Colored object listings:
%%

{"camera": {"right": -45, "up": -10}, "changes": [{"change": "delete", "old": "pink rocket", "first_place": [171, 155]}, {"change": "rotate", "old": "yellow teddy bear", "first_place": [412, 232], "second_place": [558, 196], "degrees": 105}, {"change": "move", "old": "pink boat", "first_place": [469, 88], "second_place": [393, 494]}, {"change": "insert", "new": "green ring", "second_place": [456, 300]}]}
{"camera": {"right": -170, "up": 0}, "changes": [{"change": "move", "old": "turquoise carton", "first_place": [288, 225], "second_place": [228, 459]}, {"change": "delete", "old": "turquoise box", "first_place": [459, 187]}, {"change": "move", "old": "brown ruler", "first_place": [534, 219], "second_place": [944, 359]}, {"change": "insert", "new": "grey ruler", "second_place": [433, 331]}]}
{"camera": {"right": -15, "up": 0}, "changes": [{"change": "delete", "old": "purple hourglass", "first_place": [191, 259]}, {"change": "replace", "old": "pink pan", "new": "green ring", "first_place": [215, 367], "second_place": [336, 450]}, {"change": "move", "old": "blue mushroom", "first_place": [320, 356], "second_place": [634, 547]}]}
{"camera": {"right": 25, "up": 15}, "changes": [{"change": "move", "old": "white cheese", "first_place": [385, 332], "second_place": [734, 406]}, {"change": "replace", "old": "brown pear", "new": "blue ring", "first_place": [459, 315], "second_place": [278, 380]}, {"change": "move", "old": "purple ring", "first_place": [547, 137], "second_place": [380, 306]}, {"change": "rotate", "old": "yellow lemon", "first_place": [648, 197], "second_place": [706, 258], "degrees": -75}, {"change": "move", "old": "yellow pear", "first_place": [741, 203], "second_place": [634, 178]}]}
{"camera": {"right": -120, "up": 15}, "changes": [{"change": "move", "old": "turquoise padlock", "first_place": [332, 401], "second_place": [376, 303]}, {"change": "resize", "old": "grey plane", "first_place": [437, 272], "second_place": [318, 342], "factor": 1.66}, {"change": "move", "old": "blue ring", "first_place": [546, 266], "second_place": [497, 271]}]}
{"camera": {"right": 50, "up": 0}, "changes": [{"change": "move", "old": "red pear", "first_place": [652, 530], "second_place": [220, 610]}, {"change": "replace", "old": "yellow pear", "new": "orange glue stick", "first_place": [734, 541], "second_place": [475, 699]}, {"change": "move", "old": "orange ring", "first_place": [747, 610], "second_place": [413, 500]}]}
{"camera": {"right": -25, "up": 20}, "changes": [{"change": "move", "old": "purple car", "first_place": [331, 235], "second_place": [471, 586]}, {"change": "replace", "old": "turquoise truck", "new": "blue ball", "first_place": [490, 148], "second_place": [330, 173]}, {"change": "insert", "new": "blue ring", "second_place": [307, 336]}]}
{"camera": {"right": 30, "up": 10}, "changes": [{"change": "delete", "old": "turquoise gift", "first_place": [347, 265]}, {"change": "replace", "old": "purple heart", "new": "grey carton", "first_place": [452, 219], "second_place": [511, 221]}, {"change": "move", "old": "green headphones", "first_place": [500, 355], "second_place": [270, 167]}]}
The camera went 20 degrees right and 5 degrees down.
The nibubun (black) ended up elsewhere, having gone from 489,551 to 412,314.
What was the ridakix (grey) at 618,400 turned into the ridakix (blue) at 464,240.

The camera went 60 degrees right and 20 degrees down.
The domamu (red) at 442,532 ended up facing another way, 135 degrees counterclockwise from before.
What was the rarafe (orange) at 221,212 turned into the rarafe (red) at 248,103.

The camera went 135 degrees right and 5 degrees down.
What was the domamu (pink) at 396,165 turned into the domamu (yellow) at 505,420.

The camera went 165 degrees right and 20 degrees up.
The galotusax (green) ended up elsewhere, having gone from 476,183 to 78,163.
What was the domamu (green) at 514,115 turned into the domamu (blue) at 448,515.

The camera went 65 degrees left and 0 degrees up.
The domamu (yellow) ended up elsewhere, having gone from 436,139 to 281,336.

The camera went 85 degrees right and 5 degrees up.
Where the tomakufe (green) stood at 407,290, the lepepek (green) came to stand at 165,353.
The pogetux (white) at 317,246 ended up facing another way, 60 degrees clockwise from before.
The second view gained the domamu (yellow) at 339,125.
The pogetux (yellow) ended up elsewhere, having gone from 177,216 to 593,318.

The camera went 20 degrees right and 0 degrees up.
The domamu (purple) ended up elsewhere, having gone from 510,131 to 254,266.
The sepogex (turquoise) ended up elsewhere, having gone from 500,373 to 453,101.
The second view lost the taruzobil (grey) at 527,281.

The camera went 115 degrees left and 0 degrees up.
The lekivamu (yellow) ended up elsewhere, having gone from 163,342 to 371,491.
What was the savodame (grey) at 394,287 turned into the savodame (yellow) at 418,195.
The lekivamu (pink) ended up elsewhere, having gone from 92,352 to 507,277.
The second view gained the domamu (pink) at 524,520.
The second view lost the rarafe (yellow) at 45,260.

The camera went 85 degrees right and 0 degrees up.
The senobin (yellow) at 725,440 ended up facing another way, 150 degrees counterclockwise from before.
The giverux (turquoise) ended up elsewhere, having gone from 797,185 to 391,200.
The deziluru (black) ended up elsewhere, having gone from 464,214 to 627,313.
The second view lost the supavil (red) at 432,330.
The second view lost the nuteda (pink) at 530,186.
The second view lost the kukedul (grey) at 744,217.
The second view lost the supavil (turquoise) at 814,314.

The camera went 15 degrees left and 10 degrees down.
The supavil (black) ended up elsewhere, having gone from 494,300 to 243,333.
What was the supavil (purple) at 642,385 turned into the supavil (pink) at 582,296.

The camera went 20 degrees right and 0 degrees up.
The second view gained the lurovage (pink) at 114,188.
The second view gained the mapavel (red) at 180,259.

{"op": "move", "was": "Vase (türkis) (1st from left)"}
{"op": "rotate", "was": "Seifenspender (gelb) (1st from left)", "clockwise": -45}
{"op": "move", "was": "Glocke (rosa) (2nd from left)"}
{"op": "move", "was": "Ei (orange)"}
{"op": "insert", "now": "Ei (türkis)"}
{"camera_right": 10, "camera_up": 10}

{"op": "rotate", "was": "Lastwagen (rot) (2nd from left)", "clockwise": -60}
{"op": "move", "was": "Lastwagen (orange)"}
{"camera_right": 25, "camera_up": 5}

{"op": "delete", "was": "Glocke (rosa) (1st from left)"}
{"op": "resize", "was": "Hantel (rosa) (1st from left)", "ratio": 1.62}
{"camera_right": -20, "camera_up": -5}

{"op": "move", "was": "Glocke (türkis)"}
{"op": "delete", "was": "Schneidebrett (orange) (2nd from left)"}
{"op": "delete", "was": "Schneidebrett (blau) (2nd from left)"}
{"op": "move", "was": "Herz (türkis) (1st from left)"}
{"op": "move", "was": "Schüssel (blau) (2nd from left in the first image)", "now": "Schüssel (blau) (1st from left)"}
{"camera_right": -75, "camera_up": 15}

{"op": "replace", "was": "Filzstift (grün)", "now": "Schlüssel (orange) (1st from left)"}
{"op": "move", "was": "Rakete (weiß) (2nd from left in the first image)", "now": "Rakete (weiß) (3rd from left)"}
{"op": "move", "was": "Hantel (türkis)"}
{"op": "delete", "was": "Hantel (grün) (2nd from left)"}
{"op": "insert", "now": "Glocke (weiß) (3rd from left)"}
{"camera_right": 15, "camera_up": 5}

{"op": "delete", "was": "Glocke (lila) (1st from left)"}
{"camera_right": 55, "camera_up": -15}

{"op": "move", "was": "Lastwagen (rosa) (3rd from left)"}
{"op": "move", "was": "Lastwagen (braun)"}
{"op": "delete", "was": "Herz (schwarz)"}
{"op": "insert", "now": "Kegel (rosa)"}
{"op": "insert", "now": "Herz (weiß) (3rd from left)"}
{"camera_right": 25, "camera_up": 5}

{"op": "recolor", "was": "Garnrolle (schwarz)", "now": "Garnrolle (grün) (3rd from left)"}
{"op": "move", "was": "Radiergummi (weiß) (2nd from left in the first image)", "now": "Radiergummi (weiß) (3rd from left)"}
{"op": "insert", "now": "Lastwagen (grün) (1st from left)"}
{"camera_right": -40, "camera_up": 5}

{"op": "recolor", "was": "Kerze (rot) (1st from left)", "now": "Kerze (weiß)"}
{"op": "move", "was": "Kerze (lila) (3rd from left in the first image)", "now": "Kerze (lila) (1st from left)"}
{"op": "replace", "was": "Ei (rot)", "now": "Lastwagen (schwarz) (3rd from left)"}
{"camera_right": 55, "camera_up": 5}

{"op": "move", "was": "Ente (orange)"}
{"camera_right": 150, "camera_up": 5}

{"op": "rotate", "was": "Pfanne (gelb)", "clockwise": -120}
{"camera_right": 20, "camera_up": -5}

%%

WORK TASK. Wherever the line holding "The camera went 20 degrees right and 5" falls in the entries above, copy exactly from it through the line holding "The nibubun (black)", inclusive, and add nothing.

WRITTEN SOLUTION.
The camera went 20 degrees right and 5 degrees down.
The nibubun (black) ended up elsewhere, having gone from 489,551 to 412,314.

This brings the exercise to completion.